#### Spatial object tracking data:

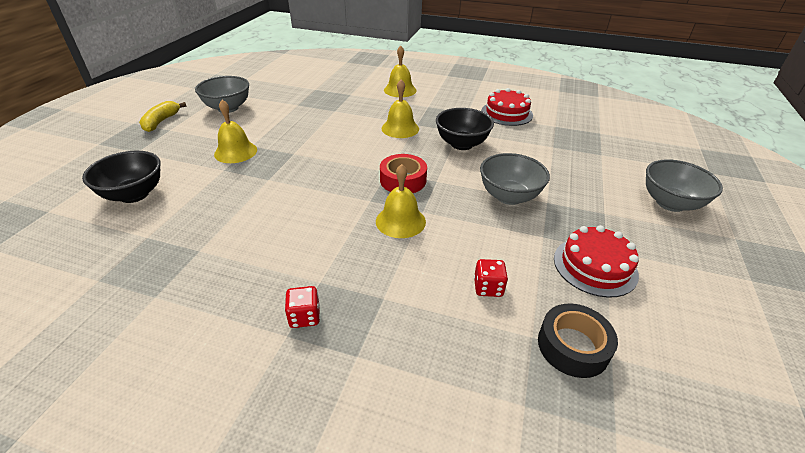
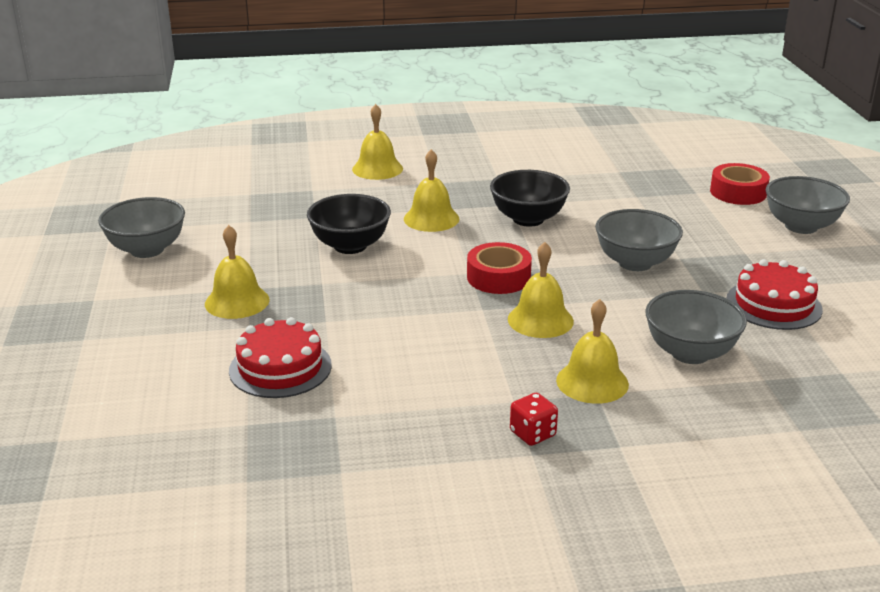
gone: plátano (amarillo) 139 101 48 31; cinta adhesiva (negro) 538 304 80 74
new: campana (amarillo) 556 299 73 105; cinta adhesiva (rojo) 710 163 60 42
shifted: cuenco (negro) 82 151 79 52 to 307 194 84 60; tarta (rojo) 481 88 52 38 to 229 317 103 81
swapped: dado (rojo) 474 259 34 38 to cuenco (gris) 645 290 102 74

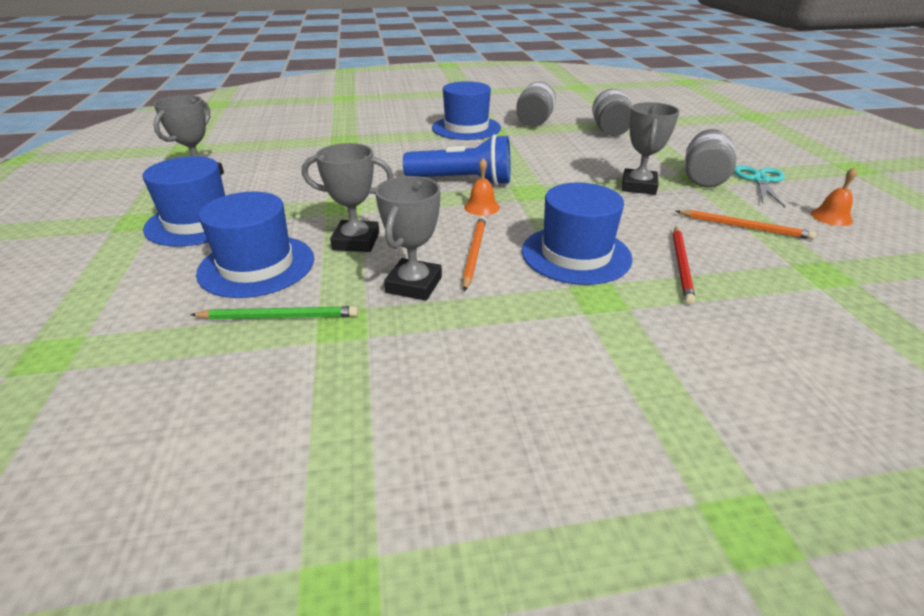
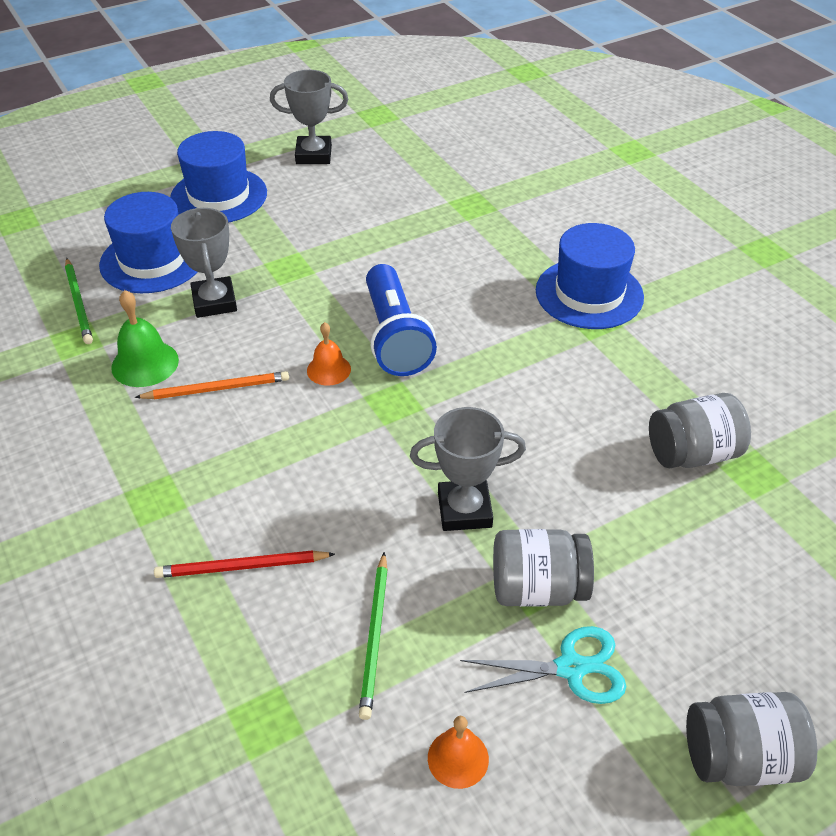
gone: sombrero (azul) 522 183 111 102
shifted: tarro (gris) 516 81 40 46 to 686 692 131 94
swapped: trofeo (gris) 375 176 67 125 to campana (verde) 111 290 68 97
repainted: lápiz (naranja) 676 210 140 30 to lápiz (verde) 359 552 29 168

#### REQUIRED ACTION:
Check each line above for the string "negro" and copy those that have it.

#### SOLUTION:
gone: plátano (amarillo) 139 101 48 31; cinta adhesiva (negro) 538 304 80 74
shifted: cuenco (negro) 82 151 79 52 to 307 194 84 60; tarta (rojo) 481 88 52 38 to 229 317 103 81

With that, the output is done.